» Task objective
Every line from the one with "U103 pin in-: SIG2 -> SUM" to the one with "BT201: 6V (plus", including those two, is to be copied exactly; all other lines of the entries below are left out.

##### Data to use

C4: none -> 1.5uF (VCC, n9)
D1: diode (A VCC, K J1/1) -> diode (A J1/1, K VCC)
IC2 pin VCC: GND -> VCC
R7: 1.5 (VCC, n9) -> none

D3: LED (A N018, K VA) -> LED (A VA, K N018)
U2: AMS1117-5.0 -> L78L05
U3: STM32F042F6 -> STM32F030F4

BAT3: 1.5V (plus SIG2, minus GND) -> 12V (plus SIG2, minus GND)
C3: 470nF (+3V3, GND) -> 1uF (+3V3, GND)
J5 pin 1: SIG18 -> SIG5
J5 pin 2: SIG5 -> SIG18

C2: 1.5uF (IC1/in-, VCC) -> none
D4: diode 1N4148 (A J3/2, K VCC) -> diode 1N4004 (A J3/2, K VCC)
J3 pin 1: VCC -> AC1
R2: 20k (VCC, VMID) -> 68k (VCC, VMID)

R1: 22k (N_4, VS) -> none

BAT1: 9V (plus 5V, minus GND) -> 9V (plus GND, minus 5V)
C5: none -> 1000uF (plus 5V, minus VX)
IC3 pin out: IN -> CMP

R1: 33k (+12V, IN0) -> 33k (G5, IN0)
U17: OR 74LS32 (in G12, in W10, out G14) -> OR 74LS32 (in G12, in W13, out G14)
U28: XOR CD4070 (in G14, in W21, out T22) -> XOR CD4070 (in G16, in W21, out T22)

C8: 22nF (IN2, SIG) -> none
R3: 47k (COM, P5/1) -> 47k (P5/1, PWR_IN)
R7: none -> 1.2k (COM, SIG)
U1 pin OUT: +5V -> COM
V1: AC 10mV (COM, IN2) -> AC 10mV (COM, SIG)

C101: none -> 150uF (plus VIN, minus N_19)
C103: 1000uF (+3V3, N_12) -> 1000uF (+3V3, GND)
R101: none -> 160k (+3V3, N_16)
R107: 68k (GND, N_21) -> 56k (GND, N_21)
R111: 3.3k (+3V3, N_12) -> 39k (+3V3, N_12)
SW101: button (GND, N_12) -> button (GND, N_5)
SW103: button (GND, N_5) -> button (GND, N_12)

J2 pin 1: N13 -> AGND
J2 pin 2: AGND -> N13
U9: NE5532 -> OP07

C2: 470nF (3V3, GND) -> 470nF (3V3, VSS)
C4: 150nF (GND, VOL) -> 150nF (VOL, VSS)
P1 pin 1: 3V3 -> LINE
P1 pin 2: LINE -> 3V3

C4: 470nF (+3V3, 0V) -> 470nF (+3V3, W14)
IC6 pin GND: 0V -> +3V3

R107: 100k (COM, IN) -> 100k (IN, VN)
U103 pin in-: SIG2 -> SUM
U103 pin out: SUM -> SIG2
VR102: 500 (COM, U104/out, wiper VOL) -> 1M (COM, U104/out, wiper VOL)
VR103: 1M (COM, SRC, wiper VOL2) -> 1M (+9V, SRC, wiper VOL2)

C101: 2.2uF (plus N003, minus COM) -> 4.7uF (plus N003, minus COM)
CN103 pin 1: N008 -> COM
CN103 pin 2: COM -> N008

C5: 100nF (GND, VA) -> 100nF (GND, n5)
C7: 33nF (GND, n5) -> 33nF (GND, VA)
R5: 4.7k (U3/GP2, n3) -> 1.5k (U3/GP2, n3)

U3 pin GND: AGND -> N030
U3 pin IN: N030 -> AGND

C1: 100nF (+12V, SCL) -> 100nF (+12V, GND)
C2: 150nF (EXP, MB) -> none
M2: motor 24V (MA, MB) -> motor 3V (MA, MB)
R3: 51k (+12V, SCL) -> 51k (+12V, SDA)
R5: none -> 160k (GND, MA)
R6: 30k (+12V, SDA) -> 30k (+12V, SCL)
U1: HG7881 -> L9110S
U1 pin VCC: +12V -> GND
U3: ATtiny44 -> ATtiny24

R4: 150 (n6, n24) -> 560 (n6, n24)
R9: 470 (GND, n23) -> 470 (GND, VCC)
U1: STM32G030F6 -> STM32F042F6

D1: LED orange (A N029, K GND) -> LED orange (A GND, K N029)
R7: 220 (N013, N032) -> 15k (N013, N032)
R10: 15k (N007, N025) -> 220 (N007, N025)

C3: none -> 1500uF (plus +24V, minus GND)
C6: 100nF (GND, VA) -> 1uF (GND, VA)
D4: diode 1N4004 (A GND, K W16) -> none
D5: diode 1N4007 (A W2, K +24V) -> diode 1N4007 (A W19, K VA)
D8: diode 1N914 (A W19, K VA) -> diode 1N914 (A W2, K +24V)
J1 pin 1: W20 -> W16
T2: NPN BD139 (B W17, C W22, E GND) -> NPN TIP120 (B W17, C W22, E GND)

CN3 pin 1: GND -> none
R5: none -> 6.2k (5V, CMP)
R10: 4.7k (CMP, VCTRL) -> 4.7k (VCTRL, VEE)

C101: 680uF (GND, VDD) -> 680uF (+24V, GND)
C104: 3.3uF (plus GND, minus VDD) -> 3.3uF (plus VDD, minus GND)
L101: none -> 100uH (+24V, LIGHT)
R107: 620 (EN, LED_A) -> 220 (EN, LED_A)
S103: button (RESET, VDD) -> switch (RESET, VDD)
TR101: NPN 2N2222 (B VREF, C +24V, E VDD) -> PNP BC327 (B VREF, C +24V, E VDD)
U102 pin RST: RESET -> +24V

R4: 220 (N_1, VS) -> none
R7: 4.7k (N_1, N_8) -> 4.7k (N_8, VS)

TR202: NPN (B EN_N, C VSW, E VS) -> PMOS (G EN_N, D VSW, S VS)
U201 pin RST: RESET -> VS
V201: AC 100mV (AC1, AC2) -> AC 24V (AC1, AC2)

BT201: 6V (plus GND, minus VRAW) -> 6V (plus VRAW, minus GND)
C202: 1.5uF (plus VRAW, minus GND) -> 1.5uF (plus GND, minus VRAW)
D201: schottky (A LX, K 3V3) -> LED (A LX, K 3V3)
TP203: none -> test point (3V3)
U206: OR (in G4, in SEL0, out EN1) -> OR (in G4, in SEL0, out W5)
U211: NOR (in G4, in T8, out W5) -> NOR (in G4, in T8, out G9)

##########

» Answer to this task
U103 pin in-: SIG2 -> SUM
U103 pin out: SUM -> SIG2
VR102: 500 (COM, U104/out, wiper VOL) -> 1M (COM, U104/out, wiper VOL)
VR103: 1M (COM, SRC, wiper VOL2) -> 1M (+9V, SRC, wiper VOL2)

C101: 2.2uF (plus N003, minus COM) -> 4.7uF (plus N003, minus COM)
CN103 pin 1: N008 -> COM
CN103 pin 2: COM -> N008

C5: 100nF (GND, VA) -> 100nF (GND, n5)
C7: 33nF (GND, n5) -> 33nF (GND, VA)
R5: 4.7k (U3/GP2, n3) -> 1.5k (U3/GP2, n3)

U3 pin GND: AGND -> N030
U3 pin IN: N030 -> AGND

C1: 100nF (+12V, SCL) -> 100nF (+12V, GND)
C2: 150nF (EXP, MB) -> none
M2: motor 24V (MA, MB) -> motor 3V (MA, MB)
R3: 51k (+12V, SCL) -> 51k (+12V, SDA)
R5: none -> 160k (GND, MA)
R6: 30k (+12V, SDA) -> 30k (+12V, SCL)
U1: HG7881 -> L9110S
U1 pin VCC: +12V -> GND
U3: ATtiny44 -> ATtiny24

R4: 150 (n6, n24) -> 560 (n6, n24)
R9: 470 (GND, n23) -> 470 (GND, VCC)
U1: STM32G030F6 -> STM32F042F6

D1: LED orange (A N029, K GND) -> LED orange (A GND, K N029)
R7: 220 (N013, N032) -> 15k (N013, N032)
R10: 15k (N007, N025) -> 220 (N007, N025)

C3: none -> 1500uF (plus +24V, minus GND)
C6: 100nF (GND, VA) -> 1uF (GND, VA)
D4: diode 1N4004 (A GND, K W16) -> none
D5: diode 1N4007 (A W2, K +24V) -> diode 1N4007 (A W19, K VA)
D8: diode 1N914 (A W19, K VA) -> diode 1N914 (A W2, K +24V)
J1 pin 1: W20 -> W16
T2: NPN BD139 (B W17, C W22, E GND) -> NPN TIP120 (B W17, C W22, E GND)

CN3 pin 1: GND -> none
R5: none -> 6.2k (5V, CMP)
R10: 4.7k (CMP, VCTRL) -> 4.7k (VCTRL, VEE)

C101: 680uF (GND, VDD) -> 680uF (+24V, GND)
C104: 3.3uF (plus GND, minus VDD) -> 3.3uF (plus VDD, minus GND)
L101: none -> 100uH (+24V, LIGHT)
R107: 620 (EN, LED_A) -> 220 (EN, LED_A)
S103: button (RESET, VDD) -> switch (RESET, VDD)
TR101: NPN 2N2222 (B VREF, C +24V, E VDD) -> PNP BC327 (B VREF, C +24V, E VDD)
U102 pin RST: RESET -> +24V

R4: 220 (N_1, VS) -> none
R7: 4.7k (N_1, N_8) -> 4.7k (N_8, VS)

TR202: NPN (B EN_N, C VSW, E VS) -> PMOS (G EN_N, D VSW, S VS)
U201 pin RST: RESET -> VS
V201: AC 100mV (AC1, AC2) -> AC 24V (AC1, AC2)

BT201: 6V (plus GND, minus VRAW) -> 6V (plus VRAW, minus GND)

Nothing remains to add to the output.